** Opening Available data block **

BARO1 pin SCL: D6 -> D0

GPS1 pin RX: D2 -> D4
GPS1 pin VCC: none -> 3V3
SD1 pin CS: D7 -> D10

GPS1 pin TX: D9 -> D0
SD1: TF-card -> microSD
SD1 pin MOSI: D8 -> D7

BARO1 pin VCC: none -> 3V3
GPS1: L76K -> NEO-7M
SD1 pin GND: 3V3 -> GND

** Closing Available data block **
** Opening Available data block **

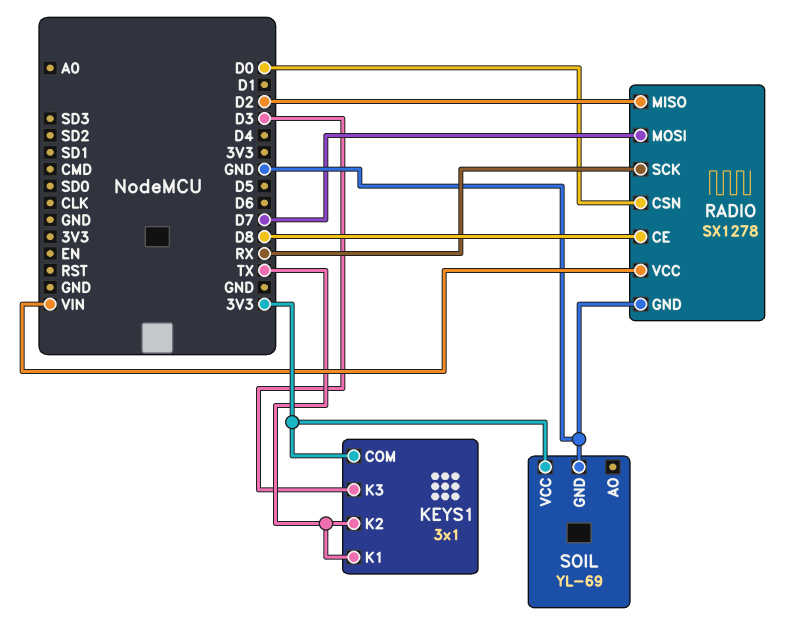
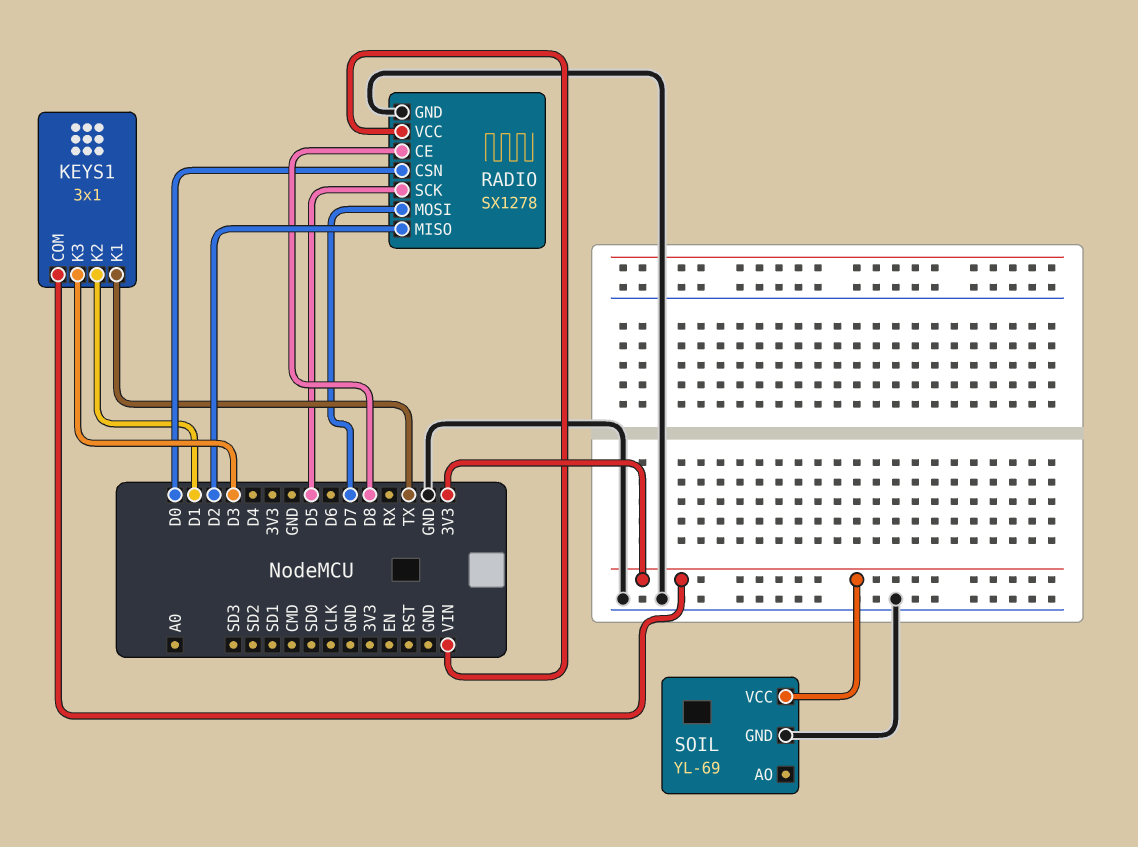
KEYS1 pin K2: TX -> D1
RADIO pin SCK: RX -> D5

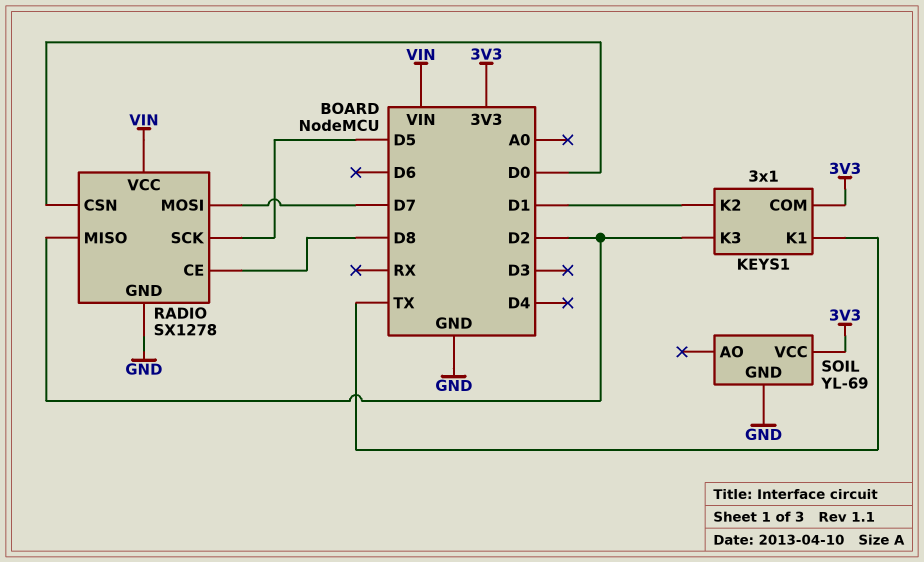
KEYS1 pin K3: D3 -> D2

** Closing Available data block **

▶ Exercise:
Reproduce the entries above exactly, but only the lines between the line holding "SD1: TF-card -> microSD" and the line holding "SD1 pin GND: 3V3 -> GND", inclusive.

▶ Response:
SD1: TF-card -> microSD
SD1 pin MOSI: D8 -> D7

BARO1 pin VCC: none -> 3V3
GPS1: L76K -> NEO-7M
SD1 pin GND: 3V3 -> GND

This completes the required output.